YOUR GOAL
Among the entries that follow, the required portion opens with the line containing "camera: 50 degrees left, 0 degrees up" and closes with the line containing "grey egg [560,139,632,217]". Give that portion again exactly, and nothing else.

EXTRACTED RECORDS

[Start of section]

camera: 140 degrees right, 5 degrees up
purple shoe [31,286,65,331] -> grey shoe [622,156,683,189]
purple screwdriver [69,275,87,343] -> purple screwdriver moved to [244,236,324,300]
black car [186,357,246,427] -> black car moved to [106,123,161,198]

[End of section]
[Start of section]

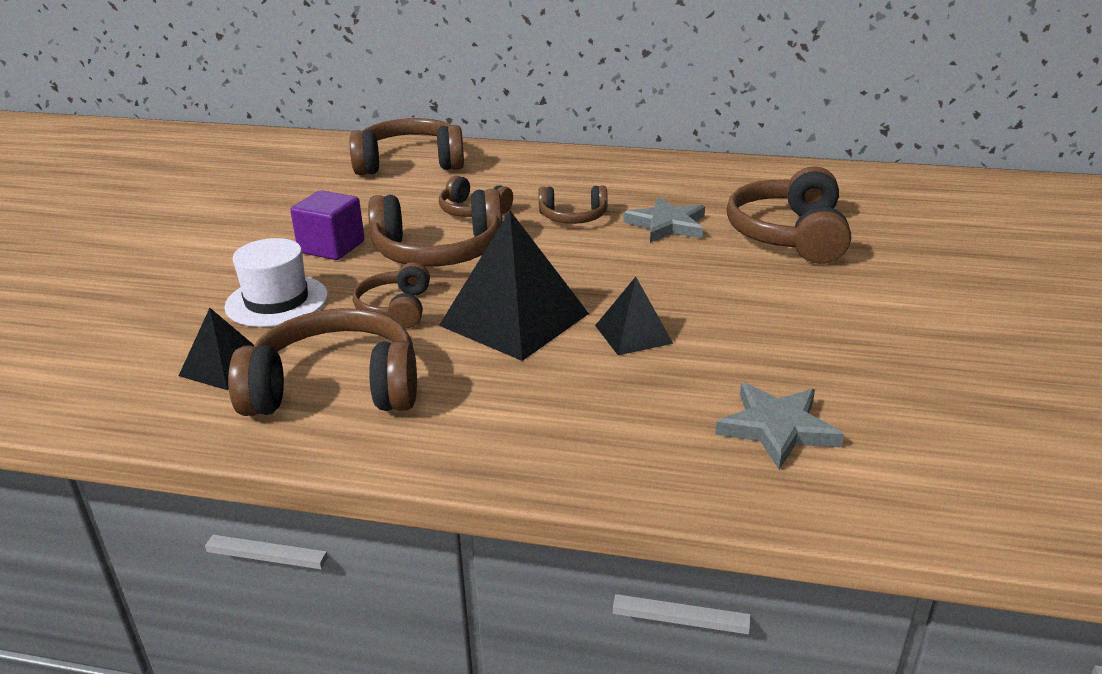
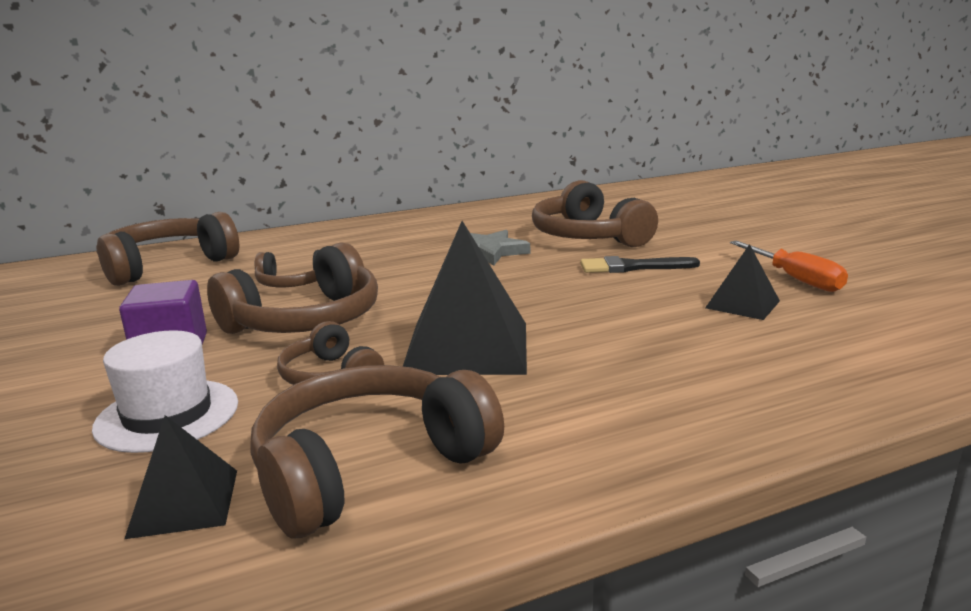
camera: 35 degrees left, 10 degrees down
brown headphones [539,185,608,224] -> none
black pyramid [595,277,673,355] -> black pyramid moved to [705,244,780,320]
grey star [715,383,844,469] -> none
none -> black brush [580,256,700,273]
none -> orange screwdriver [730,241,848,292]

[End of section]
[Start of section]

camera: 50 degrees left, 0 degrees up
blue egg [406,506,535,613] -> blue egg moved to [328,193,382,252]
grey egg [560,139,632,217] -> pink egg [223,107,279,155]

[End of section]

FINISHED TASK
camera: 50 degrees left, 0 degrees up
blue egg [406,506,535,613] -> blue egg moved to [328,193,382,252]
grey egg [560,139,632,217] -> pink egg [223,107,279,155]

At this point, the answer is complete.